Assigned task: Transcribe the material below verbatim, beginning with the line that contains "Question: Observing the" and continuing through the end of the material. Omit the pictures from your answer.

[Dataset excerpts]
··········

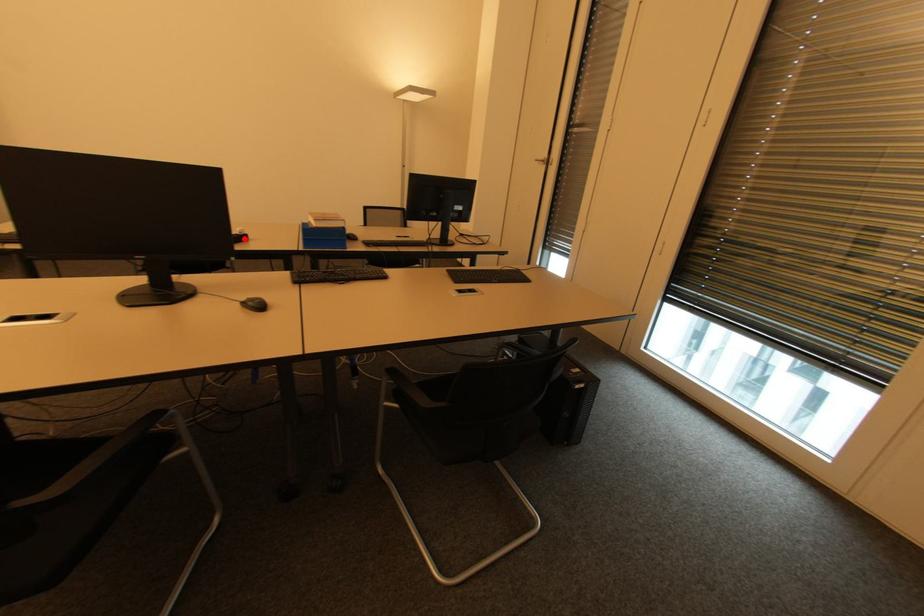
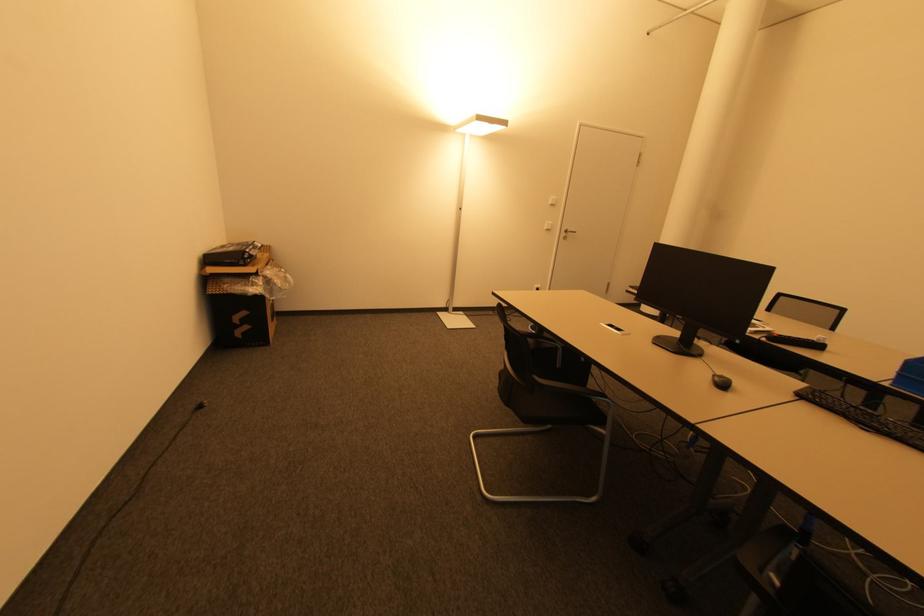
Question: I am providing you with two images of the same scene from different viewpoints. A red point is marked on the first image. At the location where the point appears in image 1, is it still visible in image 2?

Choices:
 (A) Yes
 (B) No

Answer: (A)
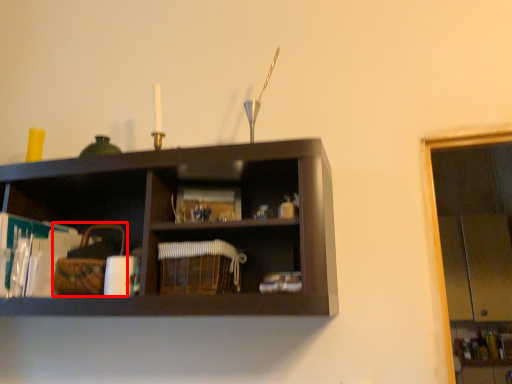
Question: Observing the image, what is the correct spatial positioning of basket (annotated by the red box) in reference to basket?

Choices:
 (A) right
 (B) left

Answer: (B)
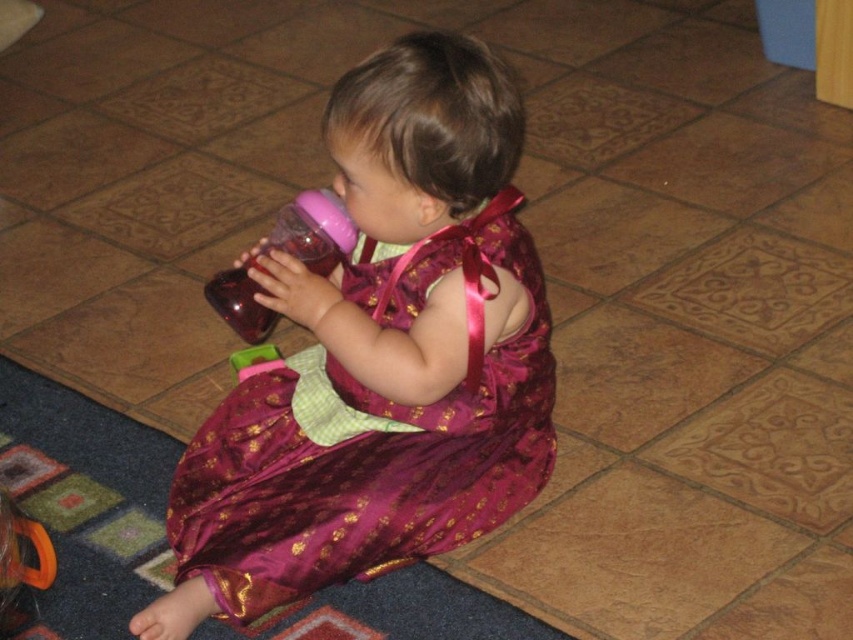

··········

Answer to this task:
Question: Observing the image, what is the correct spatial positioning of basket (annotated by the red box) in reference to basket?

Choices:
 (A) right
 (B) left

Answer: (B)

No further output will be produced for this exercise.